• [Input data]
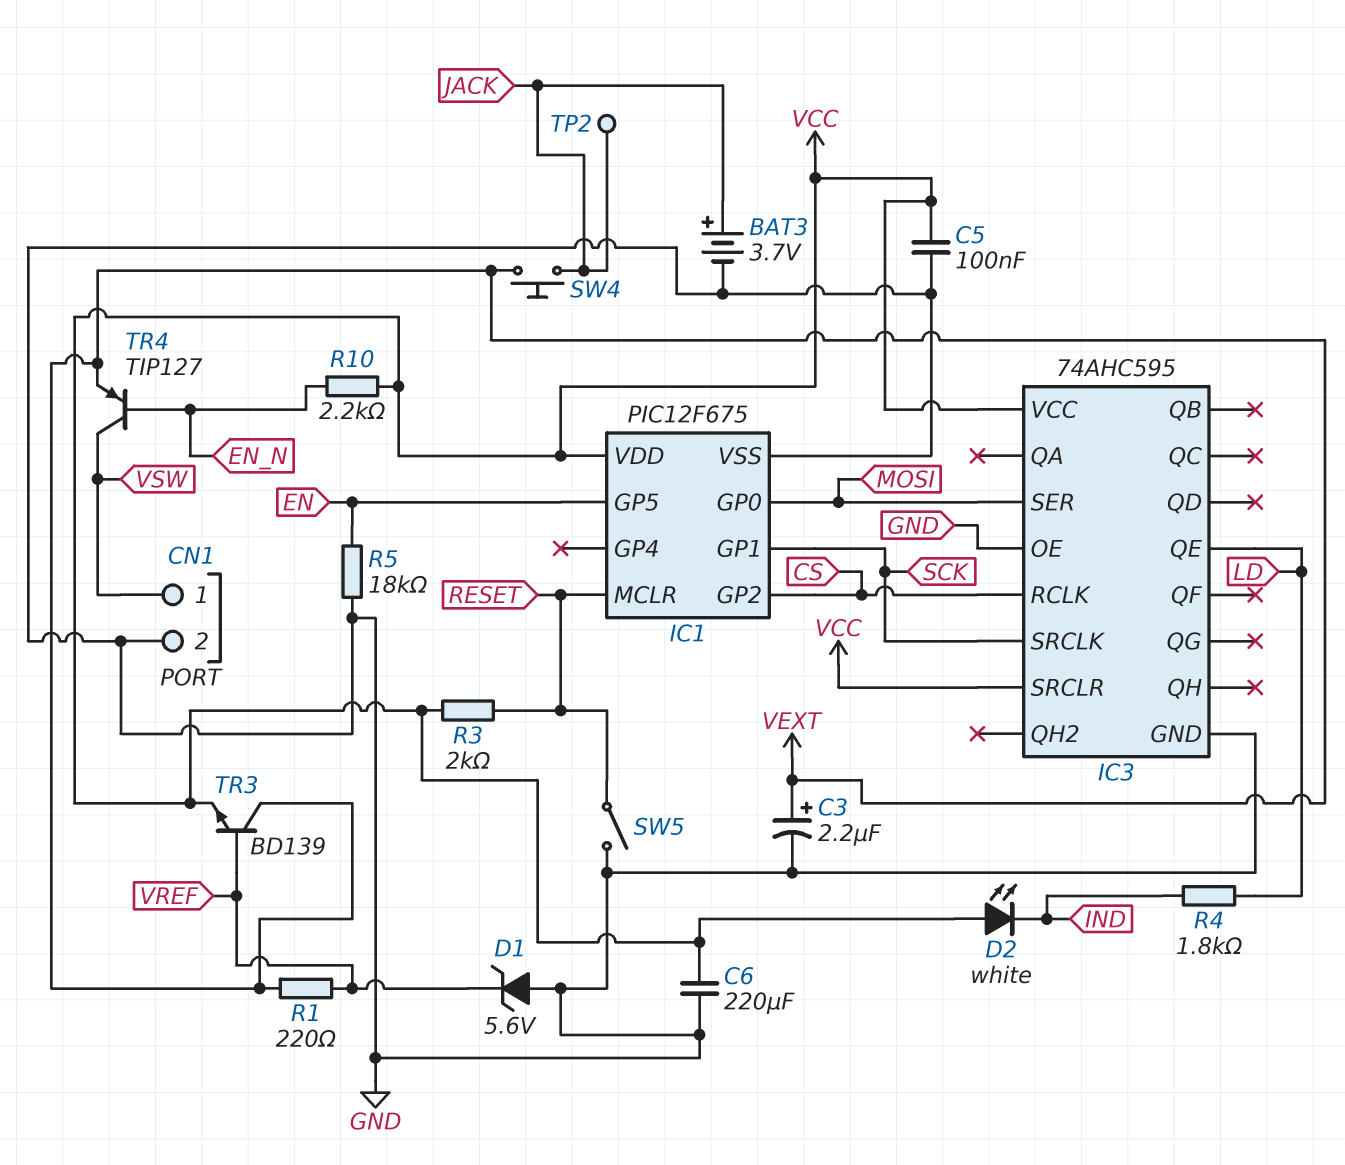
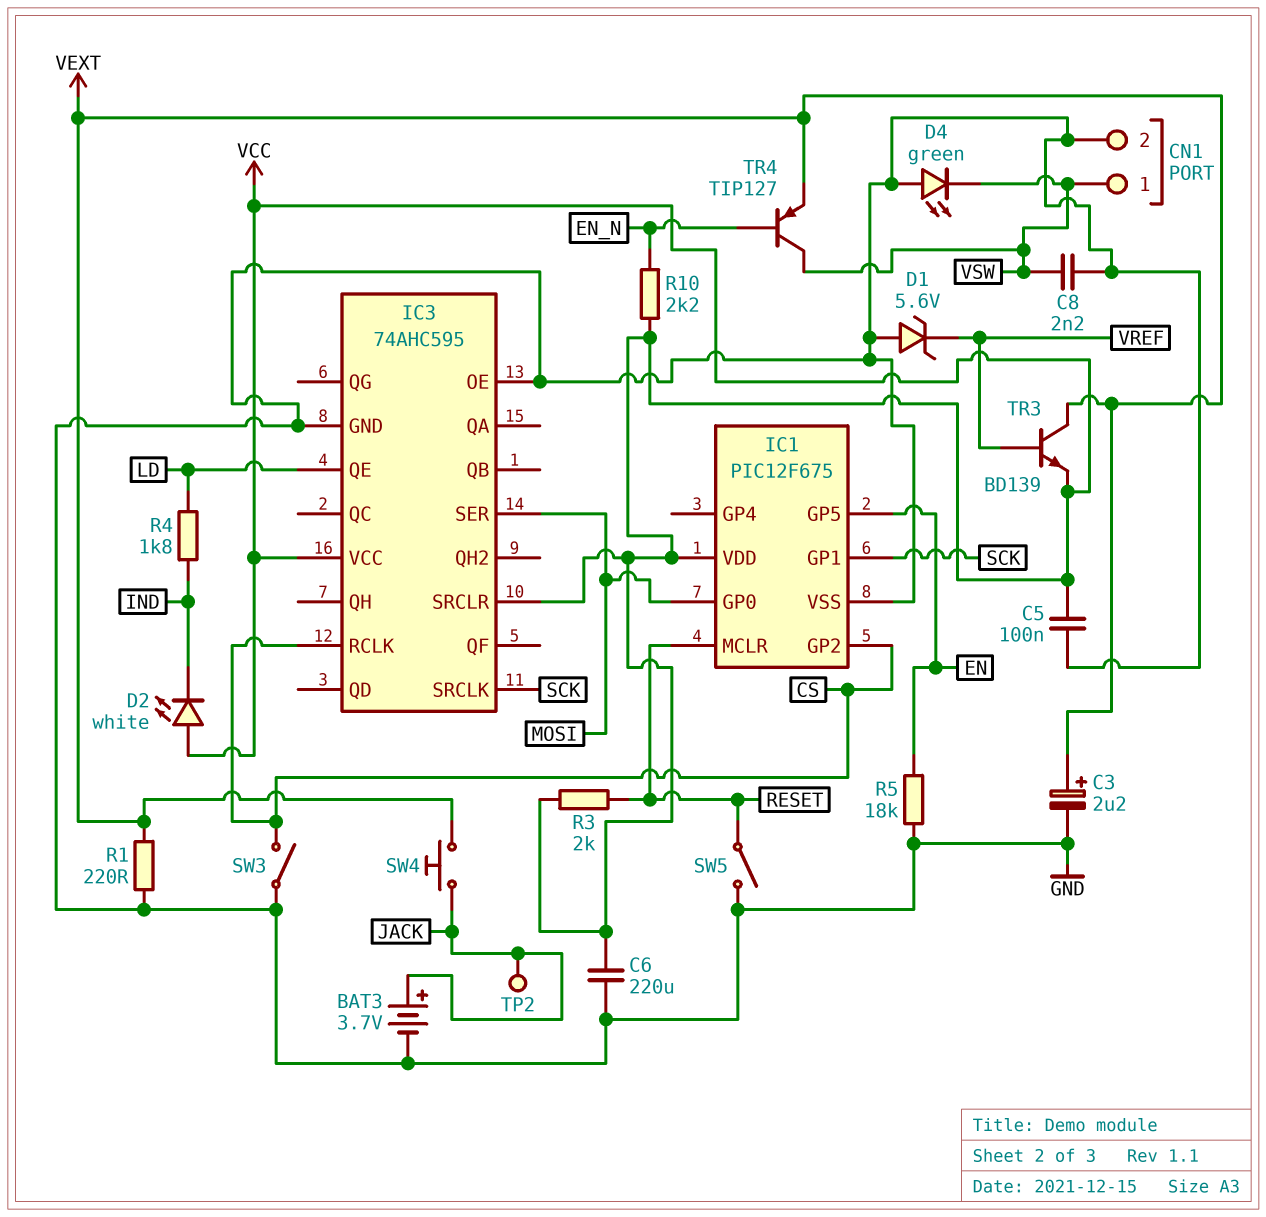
C8: none -> 2.2nF (GND, VSW)
D4: none -> LED green (A GND, K VSW)
R1: 220 (VEXT, VREF) -> 220 (GND, VEXT)
SW3: none -> switch (CS, GND)

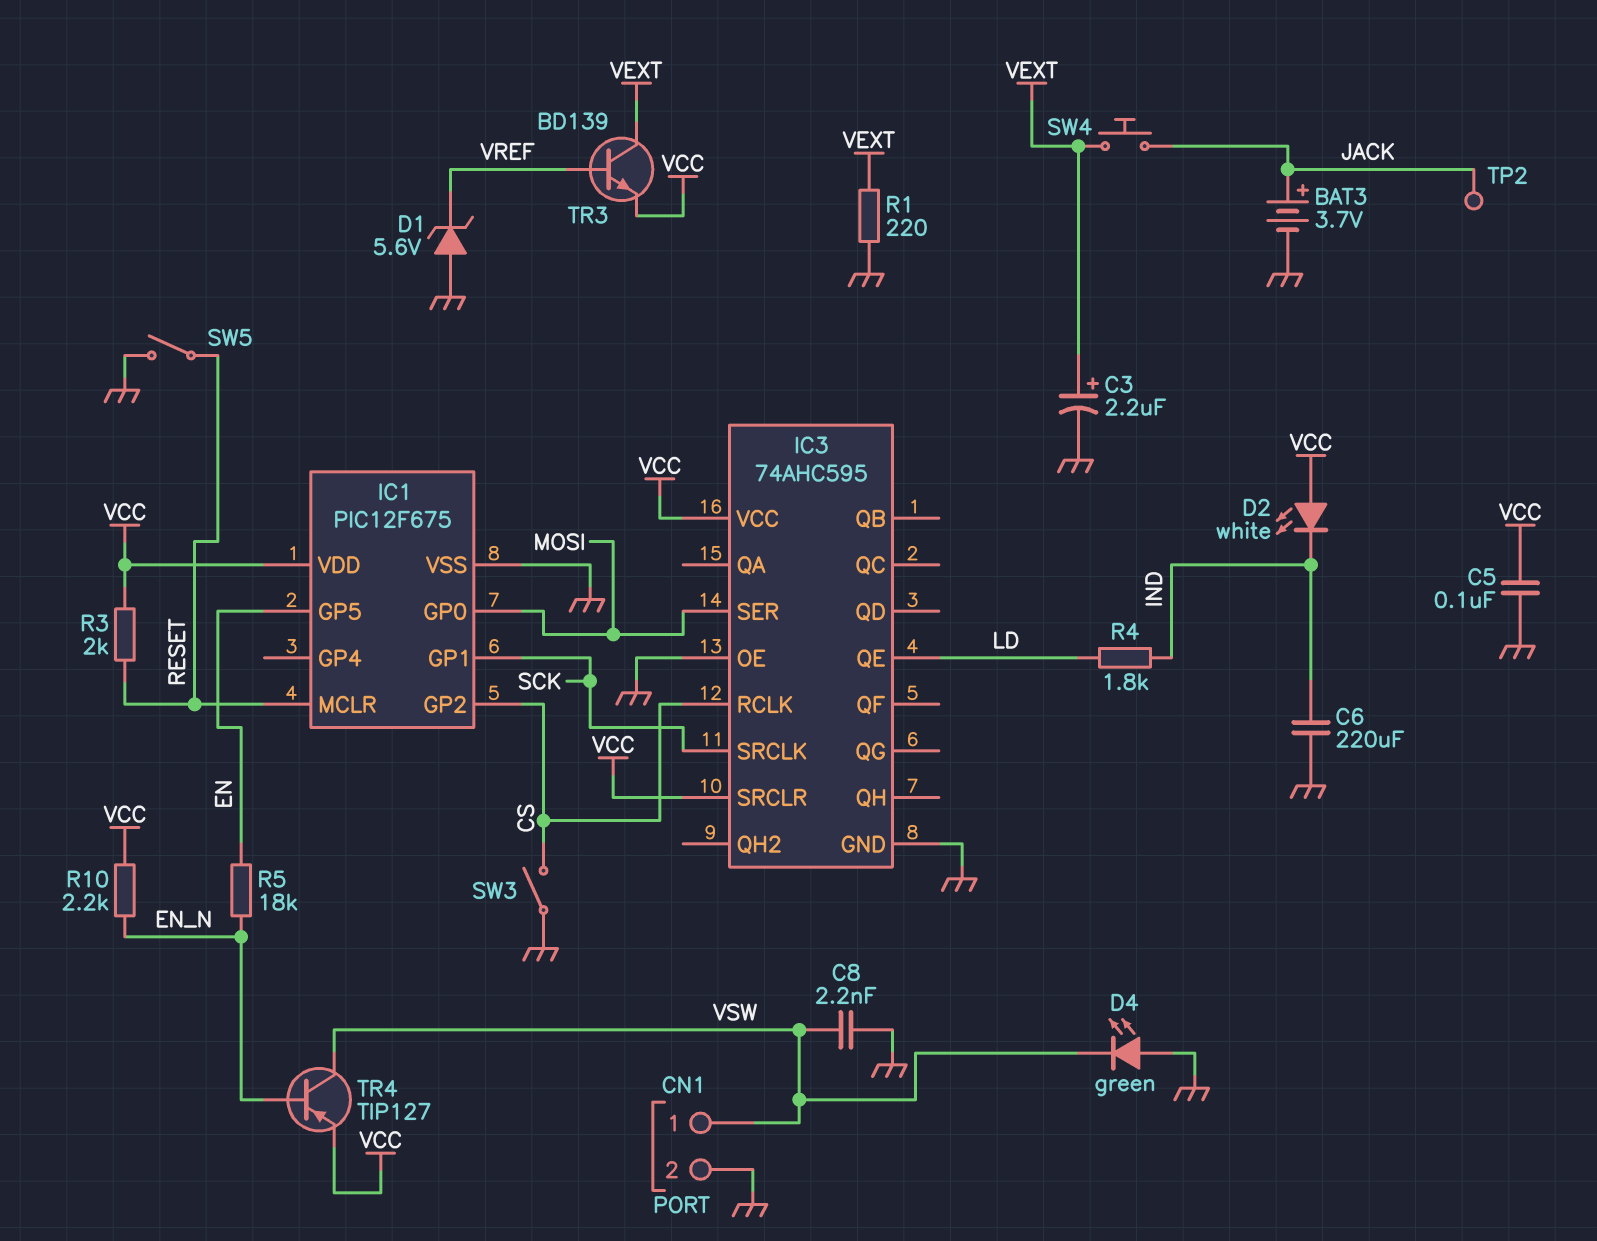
C6: 220uF (GND, VCC) -> 220uF (GND, IND)
R5: 18k (EN, GND) -> 18k (EN, EN_N)
TR4: PNP TIP127 (B EN_N, C VSW, E VEXT) -> PNP TIP127 (B EN_N, C VSW, E VCC)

• [Task to complete]
Output a precise copy of the entries, leaving the images out.

• [Reply to the exercise]
C8: none -> 2.2nF (GND, VSW)
D4: none -> LED green (A GND, K VSW)
R1: 220 (VEXT, VREF) -> 220 (GND, VEXT)
SW3: none -> switch (CS, GND)

C6: 220uF (GND, VCC) -> 220uF (GND, IND)
R5: 18k (EN, GND) -> 18k (EN, EN_N)
TR4: PNP TIP127 (B EN_N, C VSW, E VEXT) -> PNP TIP127 (B EN_N, C VSW, E VCC)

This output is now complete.